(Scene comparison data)
=== Section Start ===

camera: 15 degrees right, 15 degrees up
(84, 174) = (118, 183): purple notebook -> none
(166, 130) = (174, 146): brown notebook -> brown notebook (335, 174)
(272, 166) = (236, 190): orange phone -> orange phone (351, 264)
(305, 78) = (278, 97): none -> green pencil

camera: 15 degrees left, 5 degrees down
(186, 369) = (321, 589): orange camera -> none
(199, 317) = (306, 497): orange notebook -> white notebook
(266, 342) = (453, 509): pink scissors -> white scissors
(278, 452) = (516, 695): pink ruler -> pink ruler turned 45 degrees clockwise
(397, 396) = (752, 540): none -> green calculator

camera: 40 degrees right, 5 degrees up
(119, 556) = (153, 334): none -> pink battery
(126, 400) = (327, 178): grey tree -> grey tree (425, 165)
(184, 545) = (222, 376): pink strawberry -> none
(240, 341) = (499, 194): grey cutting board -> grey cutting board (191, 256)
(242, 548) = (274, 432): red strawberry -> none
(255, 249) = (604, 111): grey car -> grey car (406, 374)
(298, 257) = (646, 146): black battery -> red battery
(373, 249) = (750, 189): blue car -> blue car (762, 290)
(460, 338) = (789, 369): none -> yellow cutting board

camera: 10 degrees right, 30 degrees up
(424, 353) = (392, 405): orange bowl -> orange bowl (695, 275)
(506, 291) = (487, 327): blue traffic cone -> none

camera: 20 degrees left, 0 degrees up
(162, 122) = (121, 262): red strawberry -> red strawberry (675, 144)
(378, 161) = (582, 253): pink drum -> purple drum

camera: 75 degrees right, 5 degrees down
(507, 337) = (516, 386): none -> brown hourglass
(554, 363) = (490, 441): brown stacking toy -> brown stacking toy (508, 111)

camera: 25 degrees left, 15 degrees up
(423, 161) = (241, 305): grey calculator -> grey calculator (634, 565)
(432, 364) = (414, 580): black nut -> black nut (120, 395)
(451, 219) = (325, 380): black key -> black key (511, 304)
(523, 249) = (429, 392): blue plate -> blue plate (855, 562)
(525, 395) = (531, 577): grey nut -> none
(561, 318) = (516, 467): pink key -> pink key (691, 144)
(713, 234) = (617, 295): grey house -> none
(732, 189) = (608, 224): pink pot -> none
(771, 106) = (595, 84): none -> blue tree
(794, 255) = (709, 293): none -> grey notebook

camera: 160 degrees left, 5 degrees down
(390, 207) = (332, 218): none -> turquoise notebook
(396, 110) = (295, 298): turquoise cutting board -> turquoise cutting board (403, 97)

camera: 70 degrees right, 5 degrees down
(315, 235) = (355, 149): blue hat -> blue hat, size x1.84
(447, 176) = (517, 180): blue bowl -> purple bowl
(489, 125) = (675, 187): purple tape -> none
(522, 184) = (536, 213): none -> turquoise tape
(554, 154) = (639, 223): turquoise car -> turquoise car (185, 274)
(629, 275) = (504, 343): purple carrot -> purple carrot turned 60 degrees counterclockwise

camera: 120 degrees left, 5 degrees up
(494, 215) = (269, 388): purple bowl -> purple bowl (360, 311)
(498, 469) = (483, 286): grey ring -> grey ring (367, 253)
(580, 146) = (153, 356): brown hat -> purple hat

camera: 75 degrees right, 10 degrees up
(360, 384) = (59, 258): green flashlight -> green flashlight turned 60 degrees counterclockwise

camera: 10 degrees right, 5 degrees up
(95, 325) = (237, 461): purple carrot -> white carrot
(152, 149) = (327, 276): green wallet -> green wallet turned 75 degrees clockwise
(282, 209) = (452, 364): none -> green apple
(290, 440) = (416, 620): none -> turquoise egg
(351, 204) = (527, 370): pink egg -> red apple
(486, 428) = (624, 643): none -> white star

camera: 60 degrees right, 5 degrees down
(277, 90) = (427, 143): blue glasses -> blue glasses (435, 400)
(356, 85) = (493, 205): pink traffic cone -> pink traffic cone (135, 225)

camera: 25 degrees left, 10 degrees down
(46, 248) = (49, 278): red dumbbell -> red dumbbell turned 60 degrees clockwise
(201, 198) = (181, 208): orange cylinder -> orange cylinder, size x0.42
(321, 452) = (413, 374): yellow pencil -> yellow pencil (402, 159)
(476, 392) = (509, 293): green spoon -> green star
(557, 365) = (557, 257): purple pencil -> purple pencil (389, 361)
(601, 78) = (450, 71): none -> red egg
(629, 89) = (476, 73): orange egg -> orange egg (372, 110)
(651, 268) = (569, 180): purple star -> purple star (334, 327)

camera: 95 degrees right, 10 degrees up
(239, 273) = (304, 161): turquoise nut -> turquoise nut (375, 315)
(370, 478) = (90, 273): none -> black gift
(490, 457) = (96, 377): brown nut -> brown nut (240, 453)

=== Section End ===

*HOW TO COMPLETE THIS TASK*
Copy the records above exactly, leaving nothing out.

*REPLY*
camera: 15 degrees right, 15 degrees up
(84, 174) = (118, 183): purple notebook -> none
(166, 130) = (174, 146): brown notebook -> brown notebook (335, 174)
(272, 166) = (236, 190): orange phone -> orange phone (351, 264)
(305, 78) = (278, 97): none -> green pencil

camera: 15 degrees left, 5 degrees down
(186, 369) = (321, 589): orange camera -> none
(199, 317) = (306, 497): orange notebook -> white notebook
(266, 342) = (453, 509): pink scissors -> white scissors
(278, 452) = (516, 695): pink ruler -> pink ruler turned 45 degrees clockwise
(397, 396) = (752, 540): none -> green calculator

camera: 40 degrees right, 5 degrees up
(119, 556) = (153, 334): none -> pink battery
(126, 400) = (327, 178): grey tree -> grey tree (425, 165)
(184, 545) = (222, 376): pink strawberry -> none
(240, 341) = (499, 194): grey cutting board -> grey cutting board (191, 256)
(242, 548) = (274, 432): red strawberry -> none
(255, 249) = (604, 111): grey car -> grey car (406, 374)
(298, 257) = (646, 146): black battery -> red battery
(373, 249) = (750, 189): blue car -> blue car (762, 290)
(460, 338) = (789, 369): none -> yellow cutting board

camera: 10 degrees right, 30 degrees up
(424, 353) = (392, 405): orange bowl -> orange bowl (695, 275)
(506, 291) = (487, 327): blue traffic cone -> none

camera: 20 degrees left, 0 degrees up
(162, 122) = (121, 262): red strawberry -> red strawberry (675, 144)
(378, 161) = (582, 253): pink drum -> purple drum

camera: 75 degrees right, 5 degrees down
(507, 337) = (516, 386): none -> brown hourglass
(554, 363) = (490, 441): brown stacking toy -> brown stacking toy (508, 111)

camera: 25 degrees left, 15 degrees up
(423, 161) = (241, 305): grey calculator -> grey calculator (634, 565)
(432, 364) = (414, 580): black nut -> black nut (120, 395)
(451, 219) = (325, 380): black key -> black key (511, 304)
(523, 249) = (429, 392): blue plate -> blue plate (855, 562)
(525, 395) = (531, 577): grey nut -> none
(561, 318) = (516, 467): pink key -> pink key (691, 144)
(713, 234) = (617, 295): grey house -> none
(732, 189) = (608, 224): pink pot -> none
(771, 106) = (595, 84): none -> blue tree
(794, 255) = (709, 293): none -> grey notebook

camera: 160 degrees left, 5 degrees down
(390, 207) = (332, 218): none -> turquoise notebook
(396, 110) = (295, 298): turquoise cutting board -> turquoise cutting board (403, 97)

camera: 70 degrees right, 5 degrees down
(315, 235) = (355, 149): blue hat -> blue hat, size x1.84
(447, 176) = (517, 180): blue bowl -> purple bowl
(489, 125) = (675, 187): purple tape -> none
(522, 184) = (536, 213): none -> turquoise tape
(554, 154) = (639, 223): turquoise car -> turquoise car (185, 274)
(629, 275) = (504, 343): purple carrot -> purple carrot turned 60 degrees counterclockwise

camera: 120 degrees left, 5 degrees up
(494, 215) = (269, 388): purple bowl -> purple bowl (360, 311)
(498, 469) = (483, 286): grey ring -> grey ring (367, 253)
(580, 146) = (153, 356): brown hat -> purple hat

camera: 75 degrees right, 10 degrees up
(360, 384) = (59, 258): green flashlight -> green flashlight turned 60 degrees counterclockwise

camera: 10 degrees right, 5 degrees up
(95, 325) = (237, 461): purple carrot -> white carrot
(152, 149) = (327, 276): green wallet -> green wallet turned 75 degrees clockwise
(282, 209) = (452, 364): none -> green apple
(290, 440) = (416, 620): none -> turquoise egg
(351, 204) = (527, 370): pink egg -> red apple
(486, 428) = (624, 643): none -> white star

camera: 60 degrees right, 5 degrees down
(277, 90) = (427, 143): blue glasses -> blue glasses (435, 400)
(356, 85) = (493, 205): pink traffic cone -> pink traffic cone (135, 225)

camera: 25 degrees left, 10 degrees down
(46, 248) = (49, 278): red dumbbell -> red dumbbell turned 60 degrees clockwise
(201, 198) = (181, 208): orange cylinder -> orange cylinder, size x0.42
(321, 452) = (413, 374): yellow pencil -> yellow pencil (402, 159)
(476, 392) = (509, 293): green spoon -> green star
(557, 365) = (557, 257): purple pencil -> purple pencil (389, 361)
(601, 78) = (450, 71): none -> red egg
(629, 89) = (476, 73): orange egg -> orange egg (372, 110)
(651, 268) = (569, 180): purple star -> purple star (334, 327)

camera: 95 degrees right, 10 degrees up
(239, 273) = (304, 161): turquoise nut -> turquoise nut (375, 315)
(370, 478) = (90, 273): none -> black gift
(490, 457) = (96, 377): brown nut -> brown nut (240, 453)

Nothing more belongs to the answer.